*Work order*: Below are records with pictures in them. Output exactly the lines from the one with "black truck: 9 -> 7" through the one with "purple calculator: 12 -> 13", both included, and leave every picture out; give only those lines.
Segment Start: Records to use
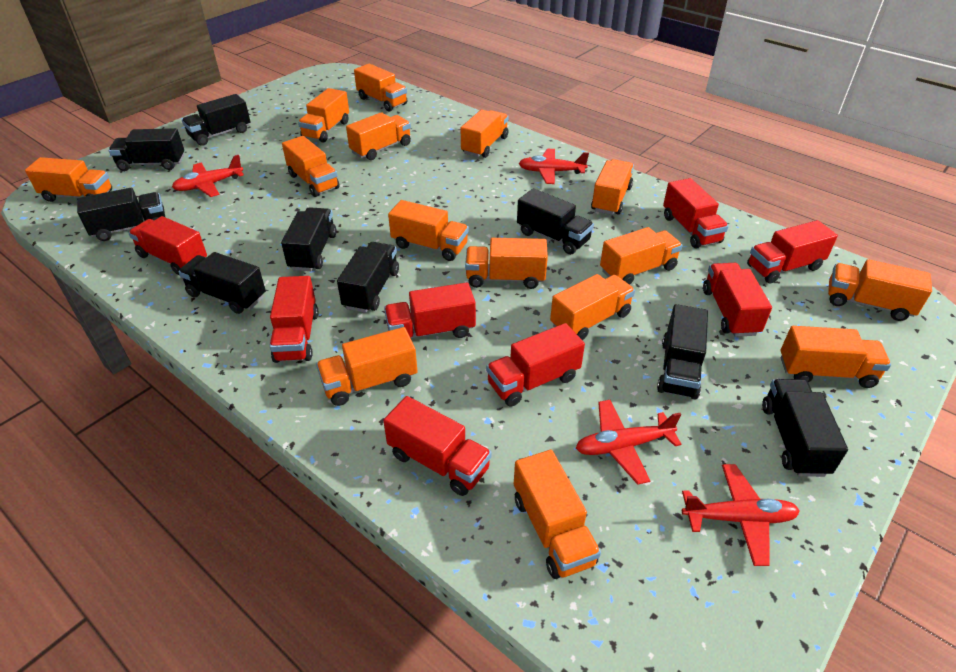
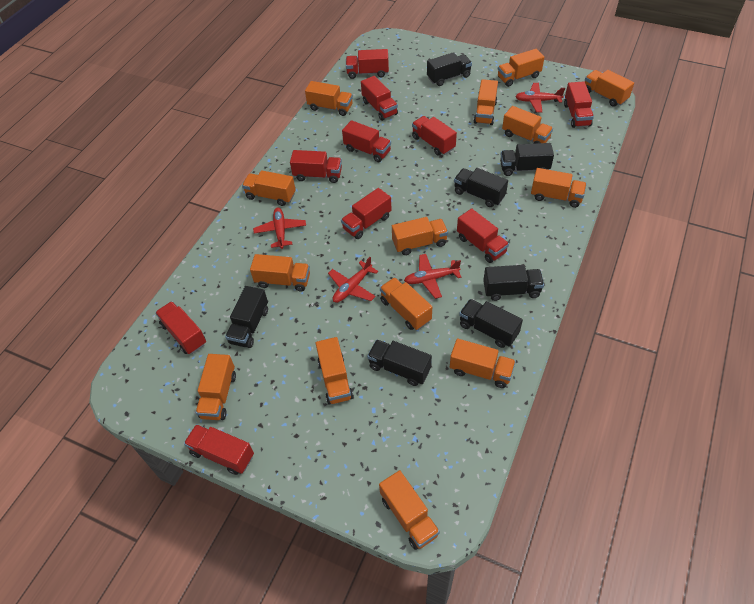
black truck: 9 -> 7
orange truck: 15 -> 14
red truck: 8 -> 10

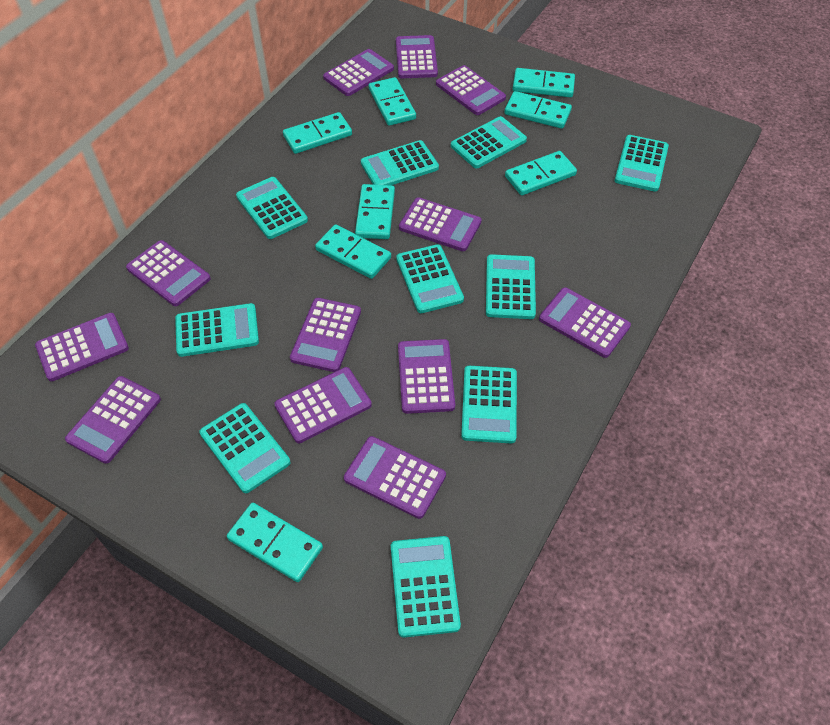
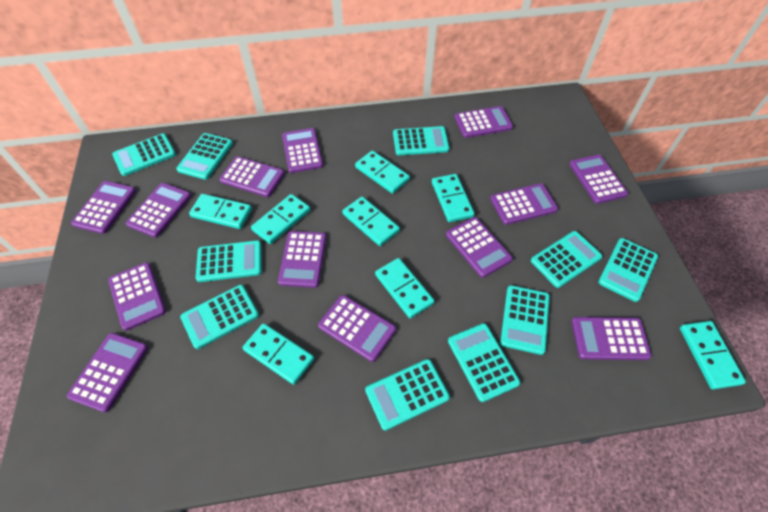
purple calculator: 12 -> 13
Segment End: Records to use
Segment Start: Records to use
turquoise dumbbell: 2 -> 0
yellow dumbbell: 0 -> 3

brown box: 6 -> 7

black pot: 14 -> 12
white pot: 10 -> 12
Segment End: Records to use
*Problem solution*:
black truck: 9 -> 7
orange truck: 15 -> 14
red truck: 8 -> 10

purple calculator: 12 -> 13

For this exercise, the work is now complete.